*** Data for the task Section Begins ***
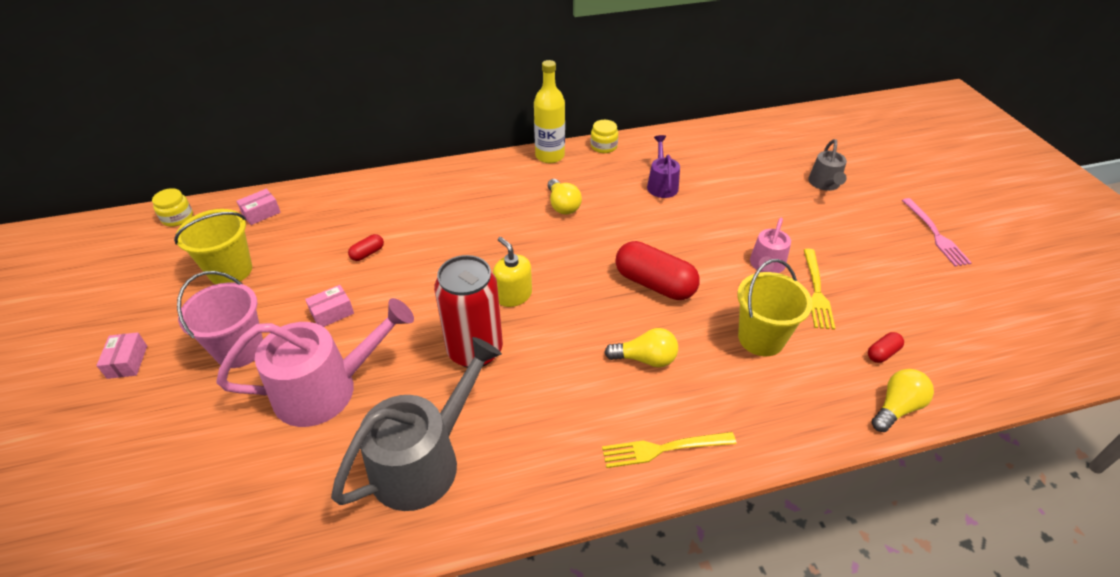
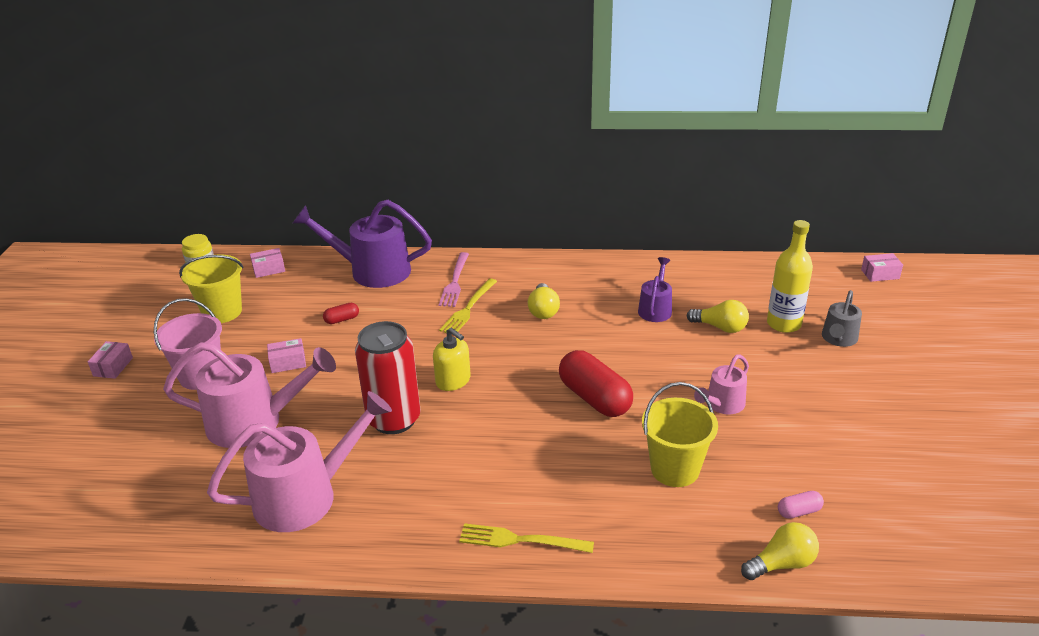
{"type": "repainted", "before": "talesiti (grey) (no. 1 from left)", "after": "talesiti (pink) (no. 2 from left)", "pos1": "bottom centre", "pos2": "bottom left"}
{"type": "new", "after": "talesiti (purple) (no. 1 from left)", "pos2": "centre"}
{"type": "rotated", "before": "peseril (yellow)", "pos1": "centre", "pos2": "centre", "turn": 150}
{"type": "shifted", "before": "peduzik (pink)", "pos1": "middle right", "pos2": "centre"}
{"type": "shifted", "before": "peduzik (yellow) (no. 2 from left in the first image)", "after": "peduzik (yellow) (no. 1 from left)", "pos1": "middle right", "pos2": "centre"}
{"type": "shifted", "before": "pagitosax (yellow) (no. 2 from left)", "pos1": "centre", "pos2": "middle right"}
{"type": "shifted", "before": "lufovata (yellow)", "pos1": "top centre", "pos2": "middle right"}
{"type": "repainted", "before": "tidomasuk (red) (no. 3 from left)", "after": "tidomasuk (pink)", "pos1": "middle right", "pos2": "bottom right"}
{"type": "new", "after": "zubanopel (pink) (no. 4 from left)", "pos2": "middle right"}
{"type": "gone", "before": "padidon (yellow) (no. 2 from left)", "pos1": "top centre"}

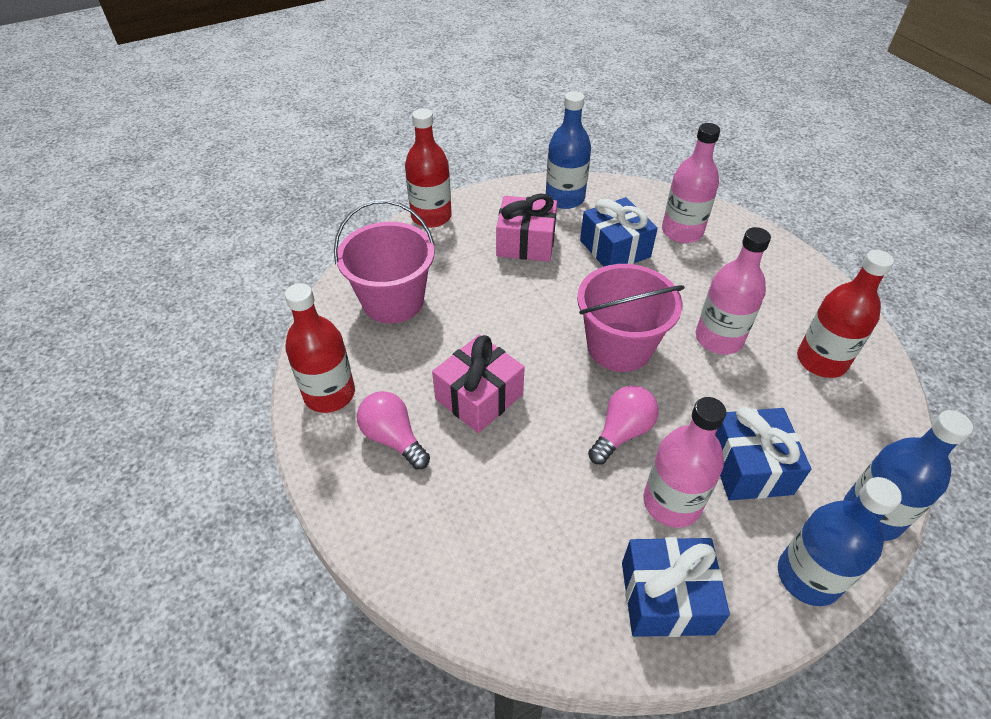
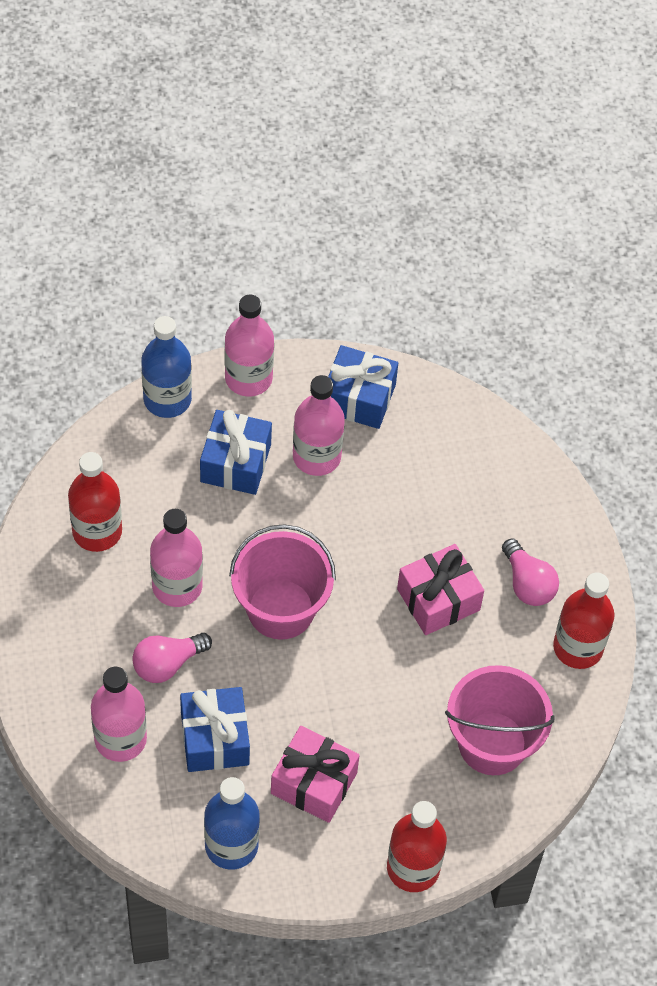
{"type": "shifted", "before": "pagitosax (pink) (no. 2 from left in the first image)", "after": "pagitosax (pink) (no. 1 from left)", "pos1": "centre", "pos2": "bottom left"}
{"type": "repainted", "before": "lufovata (blue) (no. 2 from left)", "after": "lufovata (pink) (no. 3 from left)", "pos1": "bottom right", "pos2": "centre"}

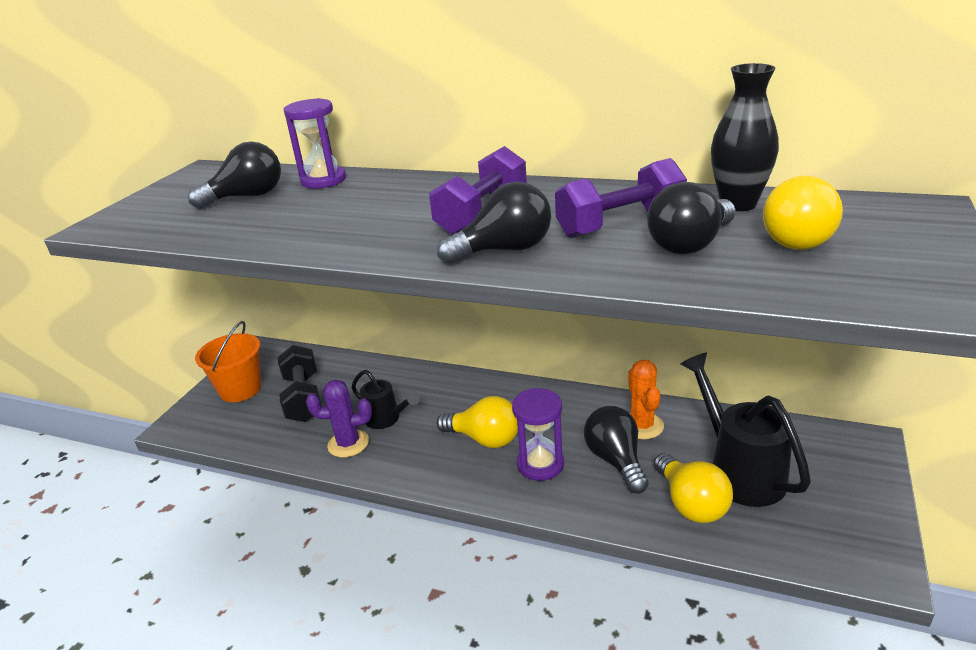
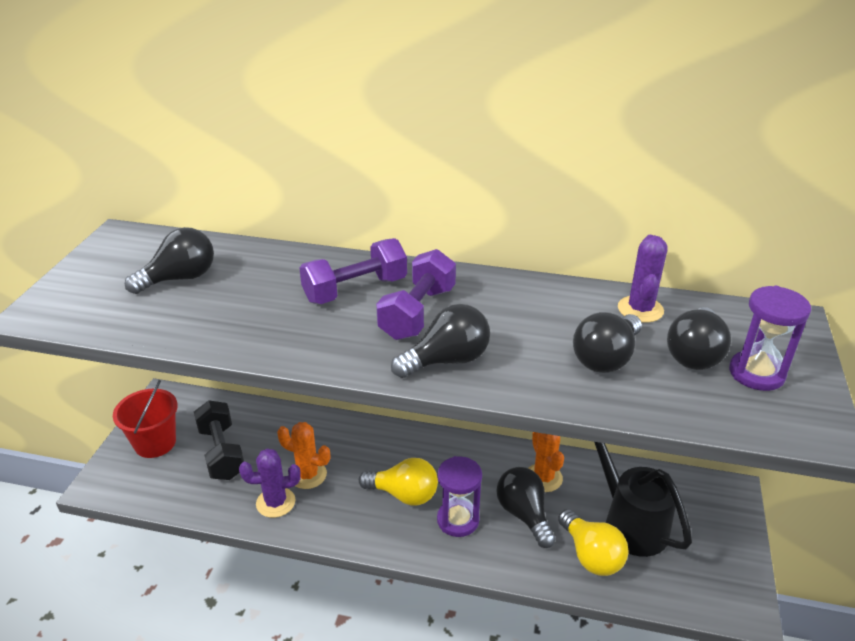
{"type": "repainted", "before": "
*** Data for the task Section Ends ***
> **Task to carry out**: Begin with the line above that has "(red) (no. 3" and continue through the line that has "(pink) (no. 4", setting each one down exactly. Stop there.

> **Result**:
{"type": "repainted", "before": "tidomasuk (red) (no. 3 from left)", "after": "tidomasuk (pink)", "pos1": "middle right", "pos2": "bottom right"}
{"type": "new", "after": "zubanopel (pink) (no. 4 from left)", "pos2": "middle right"}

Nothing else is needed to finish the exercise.